WORK TO COMPLETE ▸
Copy out all of the records. Keep every word exact.

== DATA PROVIDED ==

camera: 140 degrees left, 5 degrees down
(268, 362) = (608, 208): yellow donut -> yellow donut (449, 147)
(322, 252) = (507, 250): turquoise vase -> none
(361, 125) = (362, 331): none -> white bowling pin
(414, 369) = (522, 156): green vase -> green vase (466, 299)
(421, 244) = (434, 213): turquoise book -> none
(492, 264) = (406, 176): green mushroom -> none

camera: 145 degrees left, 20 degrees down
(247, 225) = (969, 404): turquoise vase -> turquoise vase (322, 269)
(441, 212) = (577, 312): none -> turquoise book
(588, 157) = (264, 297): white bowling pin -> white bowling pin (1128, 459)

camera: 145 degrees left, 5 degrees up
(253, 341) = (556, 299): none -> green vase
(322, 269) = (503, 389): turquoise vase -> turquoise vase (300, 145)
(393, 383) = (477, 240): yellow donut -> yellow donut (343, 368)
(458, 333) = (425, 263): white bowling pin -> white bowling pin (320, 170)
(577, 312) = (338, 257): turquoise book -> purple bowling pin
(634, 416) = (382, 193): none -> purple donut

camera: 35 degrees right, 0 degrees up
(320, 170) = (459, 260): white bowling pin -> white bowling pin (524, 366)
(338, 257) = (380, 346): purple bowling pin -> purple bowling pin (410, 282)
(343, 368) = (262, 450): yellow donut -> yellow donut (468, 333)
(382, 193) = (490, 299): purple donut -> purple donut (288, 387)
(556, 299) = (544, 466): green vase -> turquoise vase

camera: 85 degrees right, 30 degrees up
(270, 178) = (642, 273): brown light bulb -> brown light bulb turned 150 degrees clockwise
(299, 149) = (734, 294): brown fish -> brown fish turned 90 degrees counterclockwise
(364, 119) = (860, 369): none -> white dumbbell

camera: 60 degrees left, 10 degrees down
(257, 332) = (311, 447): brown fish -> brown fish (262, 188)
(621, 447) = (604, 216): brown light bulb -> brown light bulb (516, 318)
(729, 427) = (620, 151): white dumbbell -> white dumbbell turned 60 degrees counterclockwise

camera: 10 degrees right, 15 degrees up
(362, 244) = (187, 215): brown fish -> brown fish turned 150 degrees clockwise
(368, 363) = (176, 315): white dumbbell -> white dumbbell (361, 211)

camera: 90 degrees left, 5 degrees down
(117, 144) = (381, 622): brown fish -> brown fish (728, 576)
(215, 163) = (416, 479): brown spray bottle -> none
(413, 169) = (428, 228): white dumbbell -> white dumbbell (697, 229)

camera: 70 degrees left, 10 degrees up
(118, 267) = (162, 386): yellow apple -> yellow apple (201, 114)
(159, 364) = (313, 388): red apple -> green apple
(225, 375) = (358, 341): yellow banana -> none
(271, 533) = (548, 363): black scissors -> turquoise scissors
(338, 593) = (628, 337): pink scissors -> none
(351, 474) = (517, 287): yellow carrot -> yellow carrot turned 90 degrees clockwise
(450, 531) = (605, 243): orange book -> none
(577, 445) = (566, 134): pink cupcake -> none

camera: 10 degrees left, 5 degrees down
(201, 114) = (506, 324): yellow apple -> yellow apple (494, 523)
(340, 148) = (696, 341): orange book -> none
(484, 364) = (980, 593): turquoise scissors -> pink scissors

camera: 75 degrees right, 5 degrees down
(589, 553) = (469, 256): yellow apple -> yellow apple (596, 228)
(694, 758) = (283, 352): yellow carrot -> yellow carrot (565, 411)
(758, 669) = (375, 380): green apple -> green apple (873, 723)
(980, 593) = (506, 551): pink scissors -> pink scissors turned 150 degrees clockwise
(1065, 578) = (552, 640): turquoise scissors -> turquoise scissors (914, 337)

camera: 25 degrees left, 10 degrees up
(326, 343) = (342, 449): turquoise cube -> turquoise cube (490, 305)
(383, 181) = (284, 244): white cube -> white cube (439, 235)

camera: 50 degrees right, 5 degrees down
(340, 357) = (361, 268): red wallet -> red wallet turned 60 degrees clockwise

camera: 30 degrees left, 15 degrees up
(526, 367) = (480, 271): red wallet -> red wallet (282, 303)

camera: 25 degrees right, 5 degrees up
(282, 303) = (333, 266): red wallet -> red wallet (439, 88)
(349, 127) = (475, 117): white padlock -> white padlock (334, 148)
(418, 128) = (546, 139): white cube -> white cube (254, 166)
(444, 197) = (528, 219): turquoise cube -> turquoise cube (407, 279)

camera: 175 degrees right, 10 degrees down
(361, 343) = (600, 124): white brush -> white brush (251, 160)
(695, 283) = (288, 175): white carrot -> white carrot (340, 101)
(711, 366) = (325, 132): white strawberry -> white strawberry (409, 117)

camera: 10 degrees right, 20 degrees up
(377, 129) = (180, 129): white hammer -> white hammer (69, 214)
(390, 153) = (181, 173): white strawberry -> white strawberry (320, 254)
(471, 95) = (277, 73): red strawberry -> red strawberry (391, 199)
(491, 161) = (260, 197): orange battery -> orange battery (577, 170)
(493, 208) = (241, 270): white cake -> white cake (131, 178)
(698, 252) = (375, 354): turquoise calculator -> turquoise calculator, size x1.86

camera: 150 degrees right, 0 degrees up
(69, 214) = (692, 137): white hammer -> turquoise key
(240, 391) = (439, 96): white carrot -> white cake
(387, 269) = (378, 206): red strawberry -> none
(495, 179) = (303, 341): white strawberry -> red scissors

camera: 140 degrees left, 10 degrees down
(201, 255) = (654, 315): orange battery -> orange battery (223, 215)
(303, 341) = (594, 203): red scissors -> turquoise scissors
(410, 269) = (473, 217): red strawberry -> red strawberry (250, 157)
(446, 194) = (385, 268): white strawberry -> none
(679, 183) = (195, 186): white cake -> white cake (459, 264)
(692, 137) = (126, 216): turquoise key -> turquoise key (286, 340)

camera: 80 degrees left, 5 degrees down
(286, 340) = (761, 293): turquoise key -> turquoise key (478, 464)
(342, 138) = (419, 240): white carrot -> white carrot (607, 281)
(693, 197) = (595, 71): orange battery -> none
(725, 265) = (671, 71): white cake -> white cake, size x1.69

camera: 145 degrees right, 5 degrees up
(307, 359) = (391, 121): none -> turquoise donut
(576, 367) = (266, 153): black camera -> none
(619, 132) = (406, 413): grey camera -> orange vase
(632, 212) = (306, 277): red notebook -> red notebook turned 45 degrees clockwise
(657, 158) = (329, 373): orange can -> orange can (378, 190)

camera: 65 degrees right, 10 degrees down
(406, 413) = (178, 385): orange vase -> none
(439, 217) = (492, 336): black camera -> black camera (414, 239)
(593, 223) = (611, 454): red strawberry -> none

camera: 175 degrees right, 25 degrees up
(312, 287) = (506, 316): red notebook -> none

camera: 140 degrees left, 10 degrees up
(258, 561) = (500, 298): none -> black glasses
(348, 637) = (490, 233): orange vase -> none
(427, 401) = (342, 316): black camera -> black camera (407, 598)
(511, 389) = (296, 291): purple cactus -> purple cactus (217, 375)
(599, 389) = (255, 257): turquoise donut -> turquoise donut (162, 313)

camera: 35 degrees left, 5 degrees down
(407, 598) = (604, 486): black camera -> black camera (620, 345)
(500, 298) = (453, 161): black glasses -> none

===

RESPONSE BELOW ▸
camera: 140 degrees left, 5 degrees down
(268, 362) = (608, 208): yellow donut -> yellow donut (449, 147)
(322, 252) = (507, 250): turquoise vase -> none
(361, 125) = (362, 331): none -> white bowling pin
(414, 369) = (522, 156): green vase -> green vase (466, 299)
(421, 244) = (434, 213): turquoise book -> none
(492, 264) = (406, 176): green mushroom -> none

camera: 145 degrees left, 20 degrees down
(247, 225) = (969, 404): turquoise vase -> turquoise vase (322, 269)
(441, 212) = (577, 312): none -> turquoise book
(588, 157) = (264, 297): white bowling pin -> white bowling pin (1128, 459)

camera: 145 degrees left, 5 degrees up
(253, 341) = (556, 299): none -> green vase
(322, 269) = (503, 389): turquoise vase -> turquoise vase (300, 145)
(393, 383) = (477, 240): yellow donut -> yellow donut (343, 368)
(458, 333) = (425, 263): white bowling pin -> white bowling pin (320, 170)
(577, 312) = (338, 257): turquoise book -> purple bowling pin
(634, 416) = (382, 193): none -> purple donut

camera: 35 degrees right, 0 degrees up
(320, 170) = (459, 260): white bowling pin -> white bowling pin (524, 366)
(338, 257) = (380, 346): purple bowling pin -> purple bowling pin (410, 282)
(343, 368) = (262, 450): yellow donut -> yellow donut (468, 333)
(382, 193) = (490, 299): purple donut -> purple donut (288, 387)
(556, 299) = (544, 466): green vase -> turquoise vase

camera: 85 degrees right, 30 degrees up
(270, 178) = (642, 273): brown light bulb -> brown light bulb turned 150 degrees clockwise
(299, 149) = (734, 294): brown fish -> brown fish turned 90 degrees counterclockwise
(364, 119) = (860, 369): none -> white dumbbell

camera: 60 degrees left, 10 degrees down
(257, 332) = (311, 447): brown fish -> brown fish (262, 188)
(621, 447) = (604, 216): brown light bulb -> brown light bulb (516, 318)
(729, 427) = (620, 151): white dumbbell -> white dumbbell turned 60 degrees counterclockwise

camera: 10 degrees right, 15 degrees up
(362, 244) = (187, 215): brown fish -> brown fish turned 150 degrees clockwise
(368, 363) = (176, 315): white dumbbell -> white dumbbell (361, 211)

camera: 90 degrees left, 5 degrees down
(117, 144) = (381, 622): brown fish -> brown fish (728, 576)
(215, 163) = (416, 479): brown spray bottle -> none
(413, 169) = (428, 228): white dumbbell -> white dumbbell (697, 229)

camera: 70 degrees left, 10 degrees up
(118, 267) = (162, 386): yellow apple -> yellow apple (201, 114)
(159, 364) = (313, 388): red apple -> green apple
(225, 375) = (358, 341): yellow banana -> none
(271, 533) = (548, 363): black scissors -> turquoise scissors
(338, 593) = (628, 337): pink scissors -> none
(351, 474) = (517, 287): yellow carrot -> yellow carrot turned 90 degrees clockwise
(450, 531) = (605, 243): orange book -> none
(577, 445) = (566, 134): pink cupcake -> none

camera: 10 degrees left, 5 degrees down
(201, 114) = (506, 324): yellow apple -> yellow apple (494, 523)
(340, 148) = (696, 341): orange book -> none
(484, 364) = (980, 593): turquoise scissors -> pink scissors

camera: 75 degrees right, 5 degrees down
(589, 553) = (469, 256): yellow apple -> yellow apple (596, 228)
(694, 758) = (283, 352): yellow carrot -> yellow carrot (565, 411)
(758, 669) = (375, 380): green apple -> green apple (873, 723)
(980, 593) = (506, 551): pink scissors -> pink scissors turned 150 degrees clockwise
(1065, 578) = (552, 640): turquoise scissors -> turquoise scissors (914, 337)

camera: 25 degrees left, 10 degrees up
(326, 343) = (342, 449): turquoise cube -> turquoise cube (490, 305)
(383, 181) = (284, 244): white cube -> white cube (439, 235)

camera: 50 degrees right, 5 degrees down
(340, 357) = (361, 268): red wallet -> red wallet turned 60 degrees clockwise

camera: 30 degrees left, 15 degrees up
(526, 367) = (480, 271): red wallet -> red wallet (282, 303)

camera: 25 degrees right, 5 degrees up
(282, 303) = (333, 266): red wallet -> red wallet (439, 88)
(349, 127) = (475, 117): white padlock -> white padlock (334, 148)
(418, 128) = (546, 139): white cube -> white cube (254, 166)
(444, 197) = (528, 219): turquoise cube -> turquoise cube (407, 279)

camera: 175 degrees right, 10 degrees down
(361, 343) = (600, 124): white brush -> white brush (251, 160)
(695, 283) = (288, 175): white carrot -> white carrot (340, 101)
(711, 366) = (325, 132): white strawberry -> white strawberry (409, 117)

camera: 10 degrees right, 20 degrees up
(377, 129) = (180, 129): white hammer -> white hammer (69, 214)
(390, 153) = (181, 173): white strawberry -> white strawberry (320, 254)
(471, 95) = (277, 73): red strawberry -> red strawberry (391, 199)
(491, 161) = (260, 197): orange battery -> orange battery (577, 170)
(493, 208) = (241, 270): white cake -> white cake (131, 178)
(698, 252) = (375, 354): turquoise calculator -> turquoise calculator, size x1.86

camera: 150 degrees right, 0 degrees up
(69, 214) = (692, 137): white hammer -> turquoise key
(240, 391) = (439, 96): white carrot -> white cake
(387, 269) = (378, 206): red strawberry -> none
(495, 179) = (303, 341): white strawberry -> red scissors

camera: 140 degrees left, 10 degrees down
(201, 255) = (654, 315): orange battery -> orange battery (223, 215)
(303, 341) = (594, 203): red scissors -> turquoise scissors
(410, 269) = (473, 217): red strawberry -> red strawberry (250, 157)
(446, 194) = (385, 268): white strawberry -> none
(679, 183) = (195, 186): white cake -> white cake (459, 264)
(692, 137) = (126, 216): turquoise key -> turquoise key (286, 340)

camera: 80 degrees left, 5 degrees down
(286, 340) = (761, 293): turquoise key -> turquoise key (478, 464)
(342, 138) = (419, 240): white carrot -> white carrot (607, 281)
(693, 197) = (595, 71): orange battery -> none
(725, 265) = (671, 71): white cake -> white cake, size x1.69

camera: 145 degrees right, 5 degrees up
(307, 359) = (391, 121): none -> turquoise donut
(576, 367) = (266, 153): black camera -> none
(619, 132) = (406, 413): grey camera -> orange vase
(632, 212) = (306, 277): red notebook -> red notebook turned 45 degrees clockwise
(657, 158) = (329, 373): orange can -> orange can (378, 190)

camera: 65 degrees right, 10 degrees down
(406, 413) = (178, 385): orange vase -> none
(439, 217) = (492, 336): black camera -> black camera (414, 239)
(593, 223) = (611, 454): red strawberry -> none

camera: 175 degrees right, 25 degrees up
(312, 287) = (506, 316): red notebook -> none

camera: 140 degrees left, 10 degrees up
(258, 561) = (500, 298): none -> black glasses
(348, 637) = (490, 233): orange vase -> none
(427, 401) = (342, 316): black camera -> black camera (407, 598)
(511, 389) = (296, 291): purple cactus -> purple cactus (217, 375)
(599, 389) = (255, 257): turquoise donut -> turquoise donut (162, 313)

camera: 35 degrees left, 5 degrees down
(407, 598) = (604, 486): black camera -> black camera (620, 345)
(500, 298) = (453, 161): black glasses -> none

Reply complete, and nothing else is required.